▶ _Description of the task_: Your copy begins at the line with "none -> blue tile F8:G8 level 1" and runs through the end of the data below. Set down only those lines exactly, without pictures.

▶ _Supplied material_:
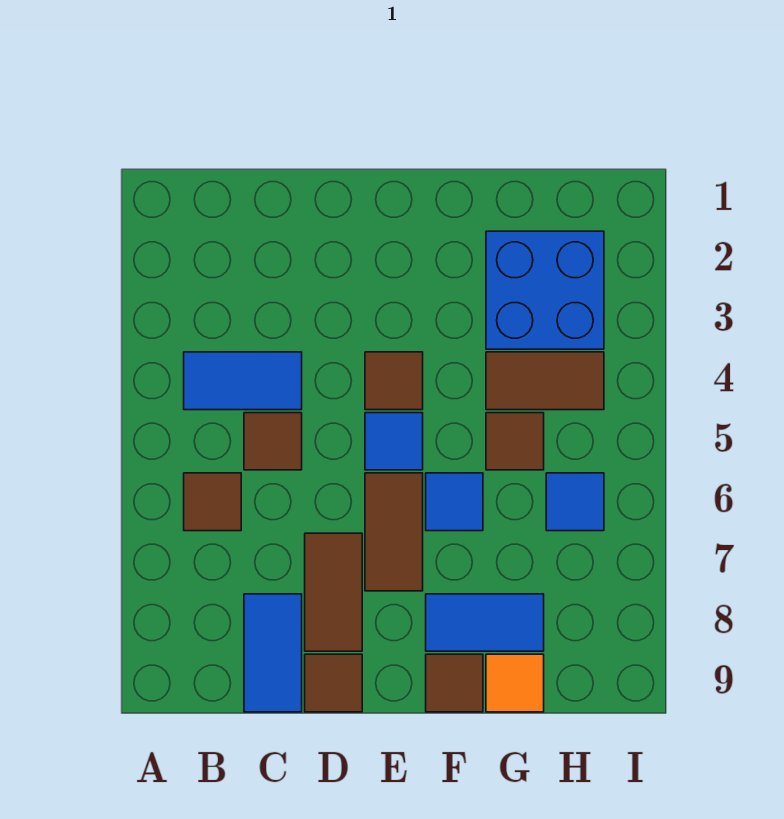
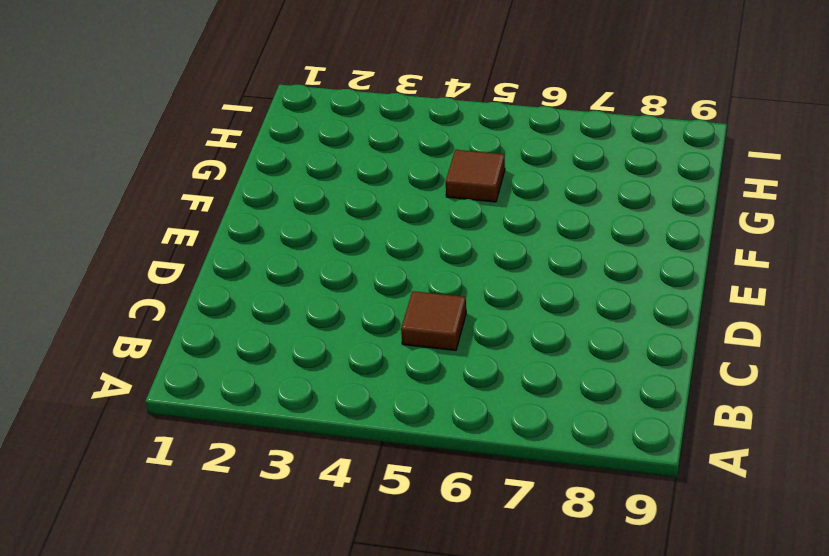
none -> blue tile B4:C4 level 1
none -> brown tile B6 level 1
none -> blue tile C8:C9 level 1

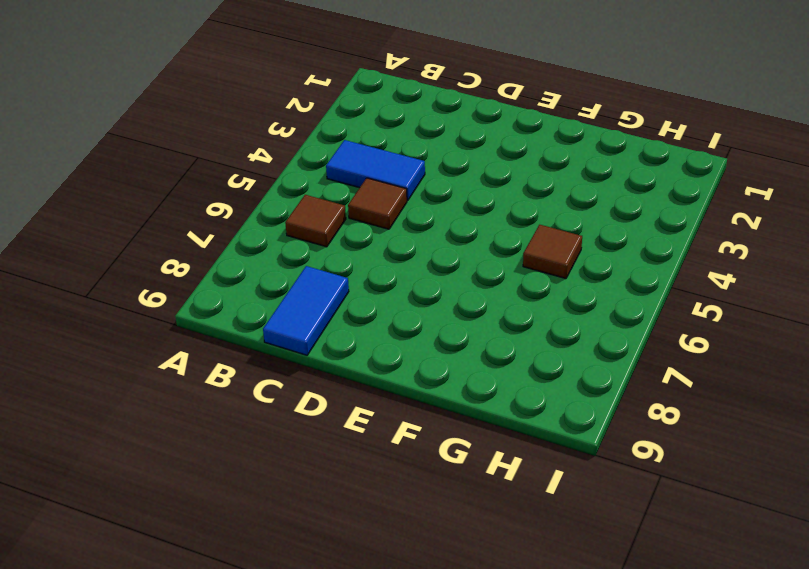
none -> brown tile D7:D8 level 1
none -> brown tile D9 level 1
none -> brown tile E4 level 1

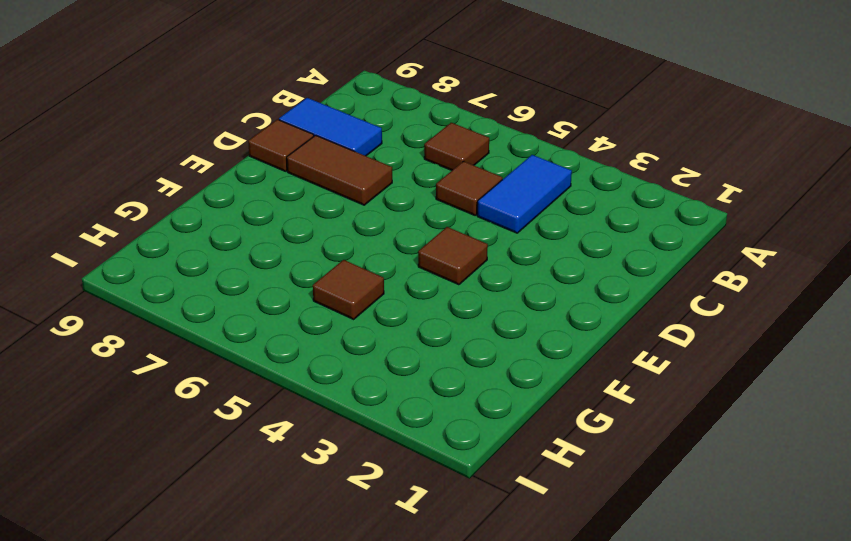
none -> blue tile E5 level 1
none -> brown tile E6:E7 level 1
none -> blue tile F6 level 1

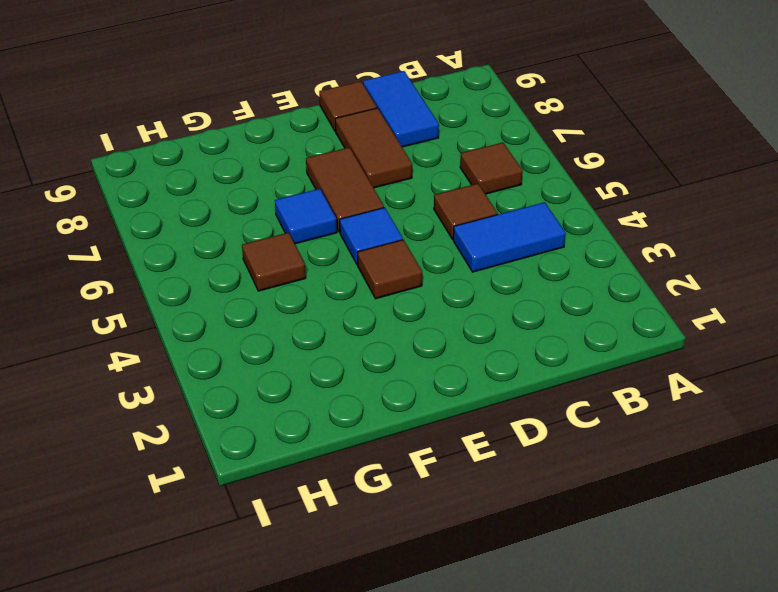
none -> blue tile F8:G8 level 1
none -> brown tile F9 level 1
none -> blue brick G2:H3 level 1

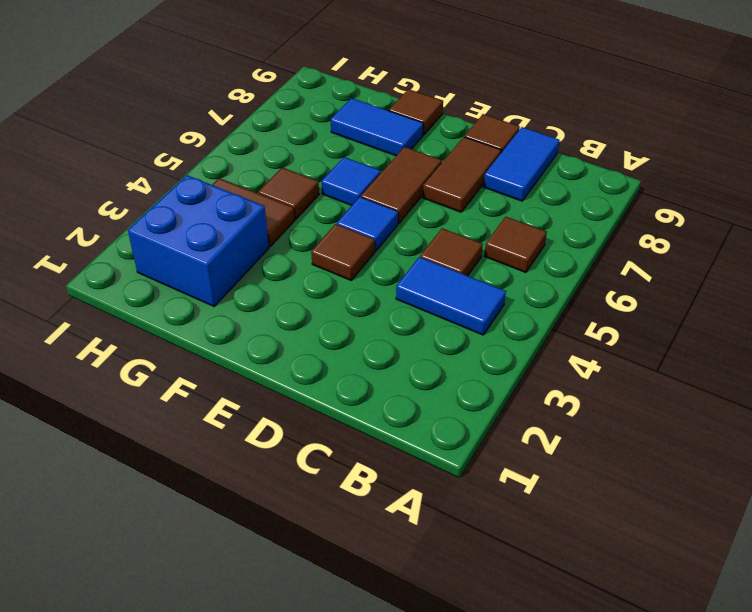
none -> orange tile G9 level 1
none -> blue tile H6 level 1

▶ _Finished task_:
none -> blue tile F8:G8 level 1
none -> brown tile F9 level 1
none -> blue brick G2:H3 level 1

none -> orange tile G9 level 1
none -> blue tile H6 level 1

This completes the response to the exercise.